* [Task goal]: An exact transcript of every entry is required, without any of the pictures.

* [Entries shown]:

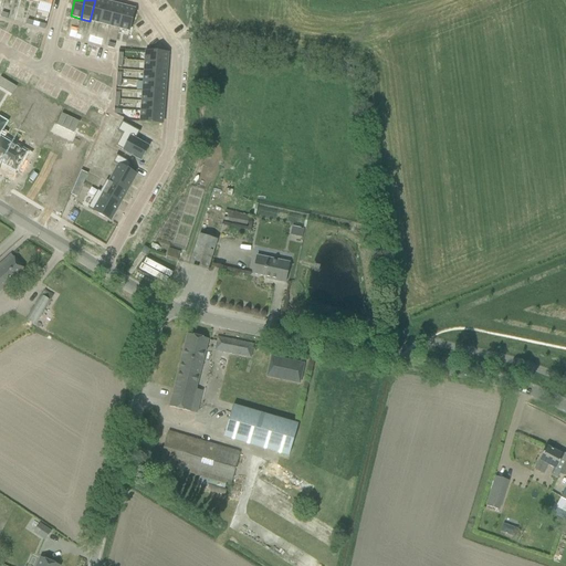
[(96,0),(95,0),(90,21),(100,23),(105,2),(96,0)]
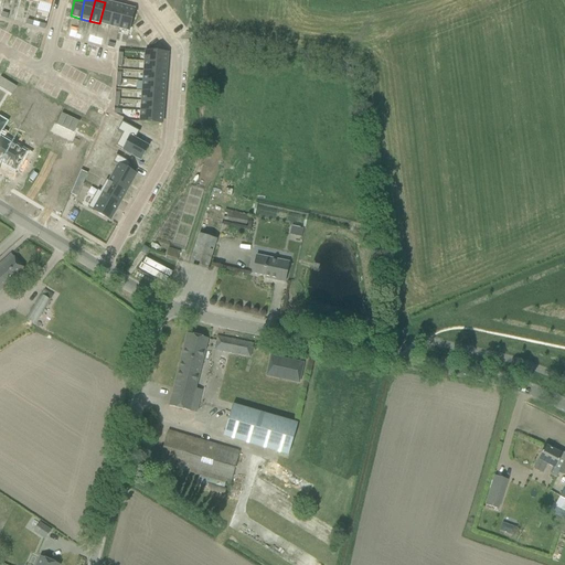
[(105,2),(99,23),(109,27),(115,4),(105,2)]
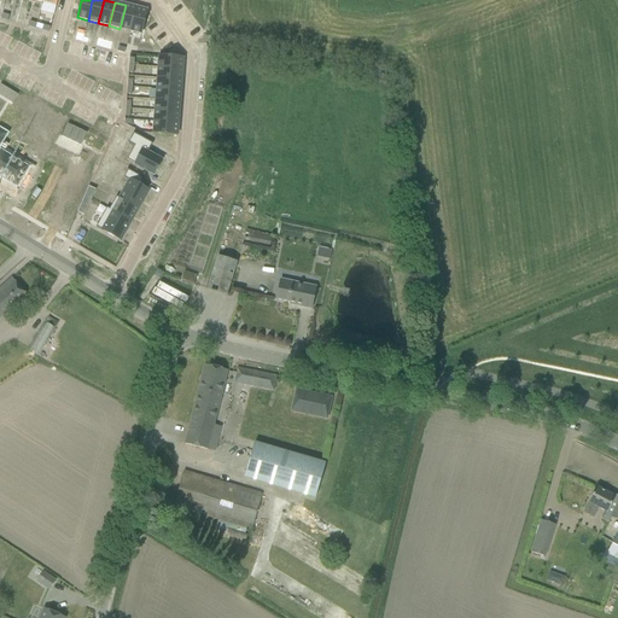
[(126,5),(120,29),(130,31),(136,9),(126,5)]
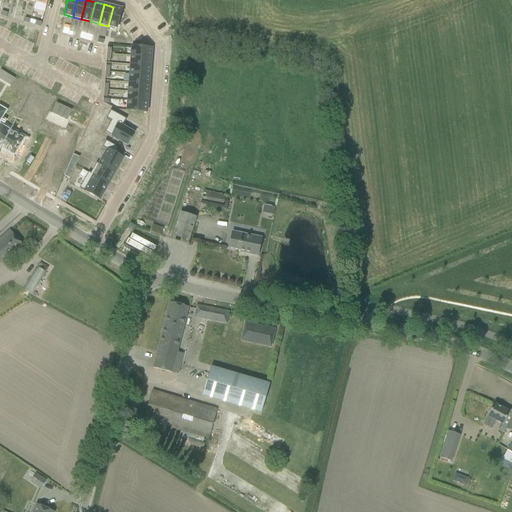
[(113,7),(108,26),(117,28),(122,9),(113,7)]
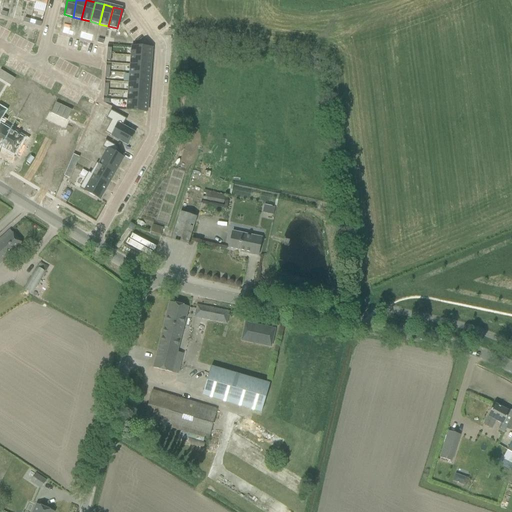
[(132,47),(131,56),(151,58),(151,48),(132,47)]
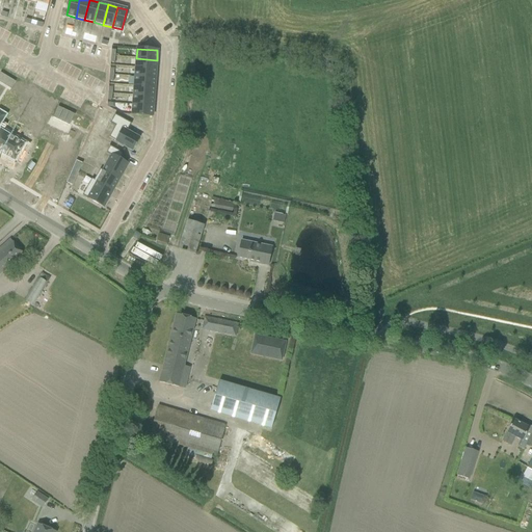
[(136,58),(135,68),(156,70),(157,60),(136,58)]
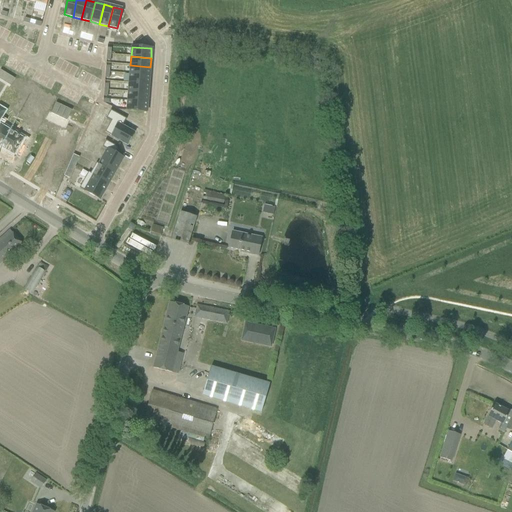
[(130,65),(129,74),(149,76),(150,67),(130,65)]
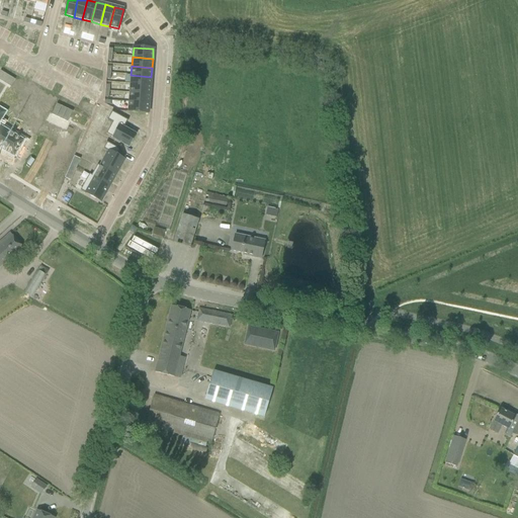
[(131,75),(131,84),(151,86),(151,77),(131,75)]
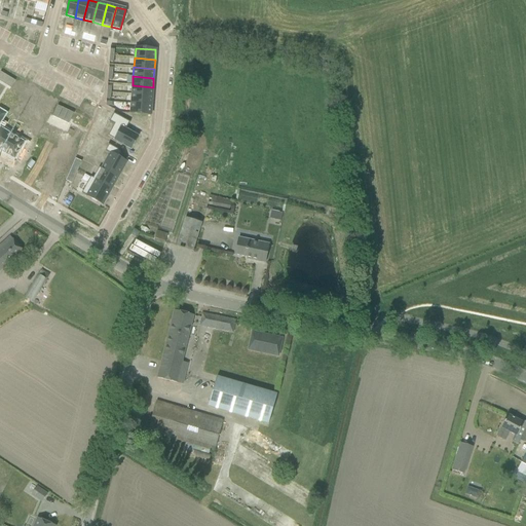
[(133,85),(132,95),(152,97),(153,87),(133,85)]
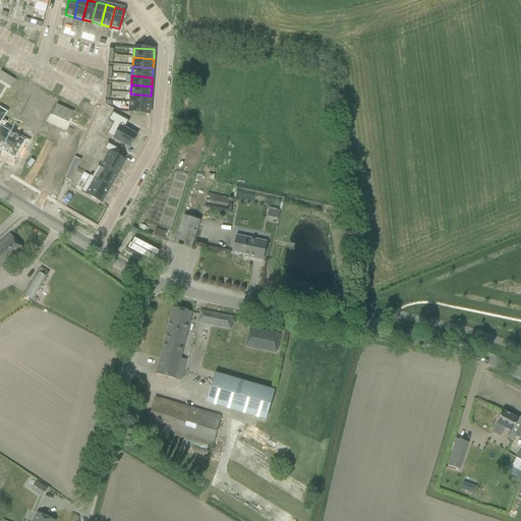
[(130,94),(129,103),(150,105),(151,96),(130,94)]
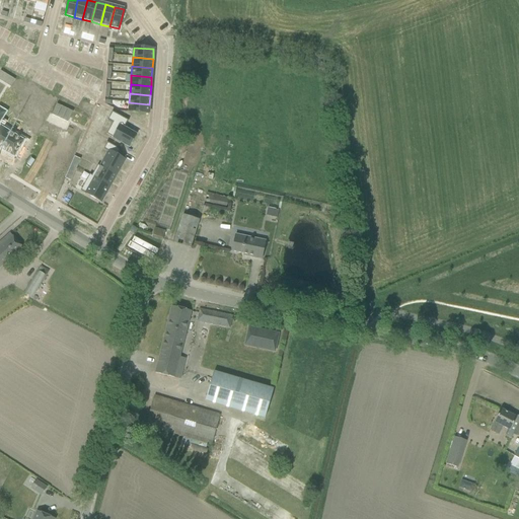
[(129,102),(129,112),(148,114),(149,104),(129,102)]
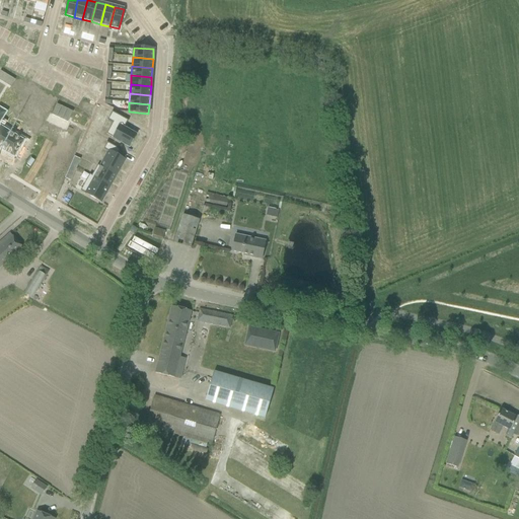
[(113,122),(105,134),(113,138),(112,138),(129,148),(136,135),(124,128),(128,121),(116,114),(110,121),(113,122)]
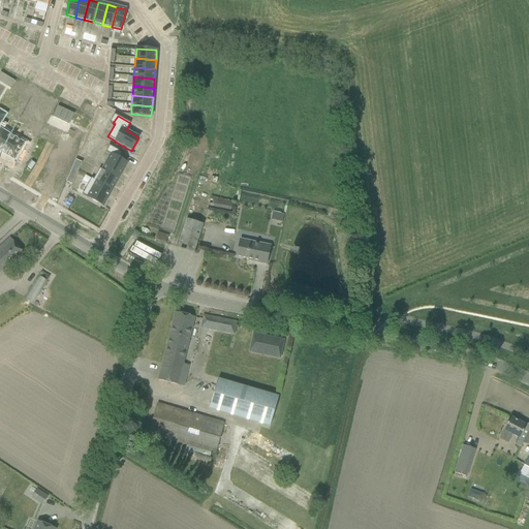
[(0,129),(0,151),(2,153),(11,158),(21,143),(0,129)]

* [Solution below]:
[(96,0),(95,0),(90,21),(100,23),(105,2),(96,0)]
[(105,2),(99,23),(109,27),(115,4),(105,2)]
[(126,5),(120,29),(130,31),(136,9),(126,5)]
[(113,7),(108,26),(117,28),(122,9),(113,7)]
[(132,47),(131,56),(151,58),(151,48),(132,47)]
[(136,58),(135,68),(156,70),(157,60),(136,58)]
[(130,65),(129,74),(149,76),(150,67),(130,65)]
[(131,75),(131,84),(151,86),(151,77),(131,75)]
[(133,85),(132,95),(152,97),(153,87),(133,85)]
[(130,94),(129,103),(150,105),(151,96),(130,94)]
[(129,102),(129,112),(148,114),(149,104),(129,102)]
[(113,122),(105,134),(113,138),(112,138),(129,148),(136,135),(124,128),(128,121),(116,114),(110,121),(113,122)]
[(0,129),(0,151),(2,153),(11,158),(21,143),(0,129)]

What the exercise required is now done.